-- THE DATA start --

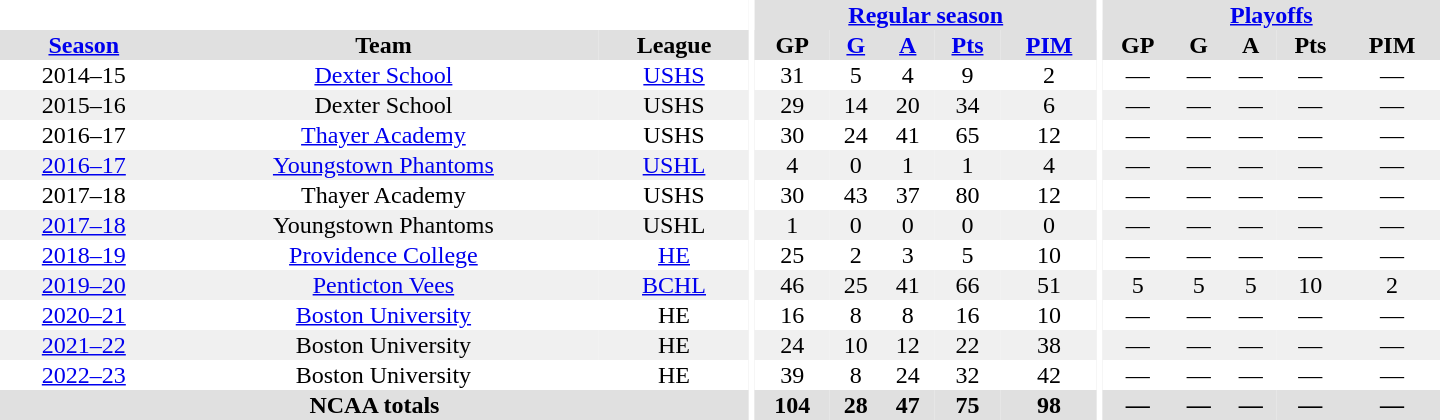
Providence College [384, 255]
46 [792, 285]
37 [908, 195]
38 [1049, 345]
2019–20 [84, 285]
80 [968, 195]
32 [968, 375]
2018–19 [84, 255]
Team [384, 45]
51 [1049, 285]
League [674, 45]
BCHL [674, 285]
Regular season [926, 15]
31 [792, 75]
42 [1049, 375]
2014–15 [84, 75]
66 [968, 285]
39 [792, 375]
6 [1049, 105]
2021–22 [84, 345]
Playoffs [1272, 15]
28 [856, 405]
47 [908, 405]
20 [908, 105]
34 [968, 105]
43 [856, 195]
3 [908, 255]
14 [856, 105]
2022–23 [84, 375]
2020–21 [84, 315]
65 [968, 135]
2015–16 [84, 105]
104 [792, 405]
75 [968, 405]
22 [968, 345]
NCAA totals [374, 405]
Penticton Vees [384, 285]
98 [1049, 405]
Season [84, 45]
29 [792, 105]
9 [968, 75]
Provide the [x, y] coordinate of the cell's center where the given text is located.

-- THE DATA end --

- THE PROBLEM -
Put all the lines above into a numbered list, skipping any blank lines and leaving out the pictures.

- ANSWER FOR THIS EXERCISE -
1. Providence College [384, 255]
2. 46 [792, 285]
3. 37 [908, 195]
4. 38 [1049, 345]
5. 2019–20 [84, 285]
6. 80 [968, 195]
7. 32 [968, 375]
8. 2018–19 [84, 255]
9. Team [384, 45]
10. 51 [1049, 285]
11. League [674, 45]
12. BCHL [674, 285]
13. Regular season [926, 15]
14. 31 [792, 75]
15. 42 [1049, 375]
16. 2014–15 [84, 75]
17. 66 [968, 285]
18. 39 [792, 375]
19. 6 [1049, 105]
20. 2021–22 [84, 345]
21. Playoffs [1272, 15]
22. 28 [856, 405]
23. 47 [908, 405]
24. 20 [908, 105]
25. 34 [968, 105]
26. 43 [856, 195]
27. 3 [908, 255]
28. 14 [856, 105]
29. 2022–23 [84, 375]
30. 2020–21 [84, 315]
31. 65 [968, 135]
32. 2015–16 [84, 105]
33. 104 [792, 405]
34. 75 [968, 405]
35. 22 [968, 345]
36. NCAA totals [374, 405]
37. Penticton Vees [384, 285]
38. 98 [1049, 405]
39. Season [84, 45]
40. 29 [792, 105]
41. 9 [968, 75]
42. Provide the [x, y] coordinate of the cell's center where the given text is located.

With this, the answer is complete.